SOURCE INFORMATION: Begin

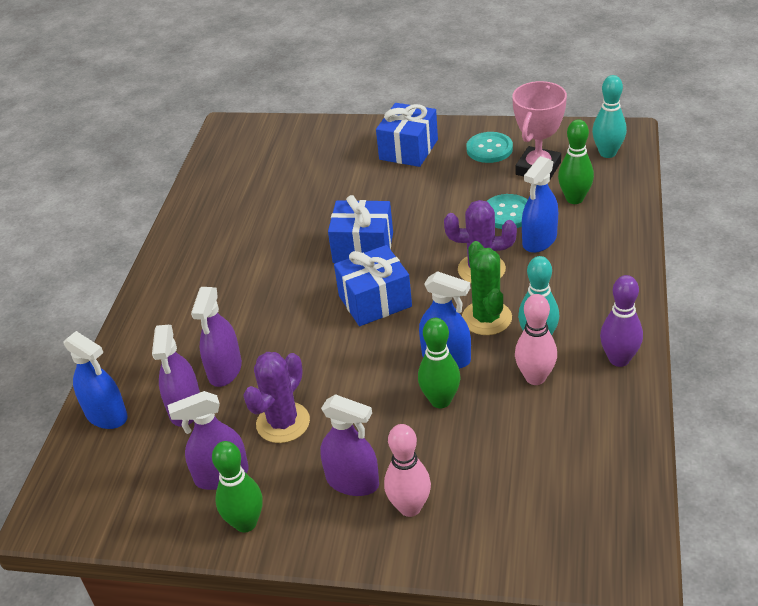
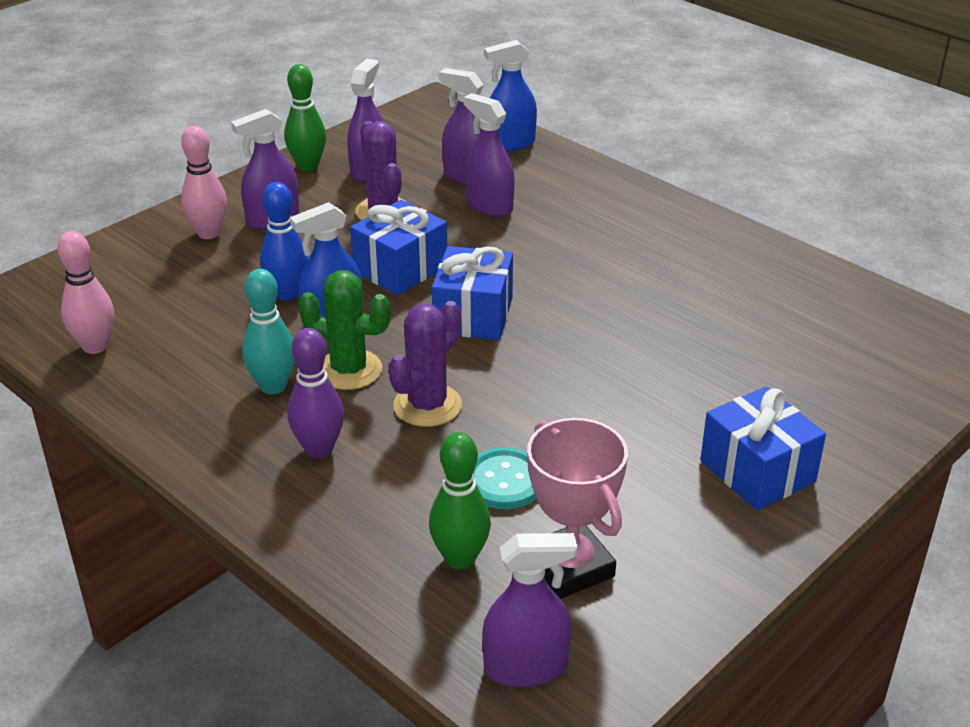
camera: 120 degrees right, 5 degrees down
(363, 247) = (575, 344): blue gift -> blue gift (400, 269)
(440, 400) = (287, 294): green bowling pin -> blue bowling pin
(489, 149) = (675, 548): turquoise button -> none
(535, 377) = (231, 357): pink bowling pin -> pink bowling pin (95, 346)
(539, 240) = (419, 477): blue spray bottle -> none
(607, 153) = (525, 667): turquoise bowling pin -> purple spray bottle
(619, 359) = (170, 421): purple bowling pin -> purple bowling pin (319, 449)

SOURCE INFORMATION: End

▶ [WHAT YOU ARE ASKED TO DO] Look through the entries and find each line that has the string "bottle". Copy those lines.

▶ [ANSWER BOX]
(539, 240) = (419, 477): blue spray bottle -> none
(607, 153) = (525, 667): turquoise bowling pin -> purple spray bottle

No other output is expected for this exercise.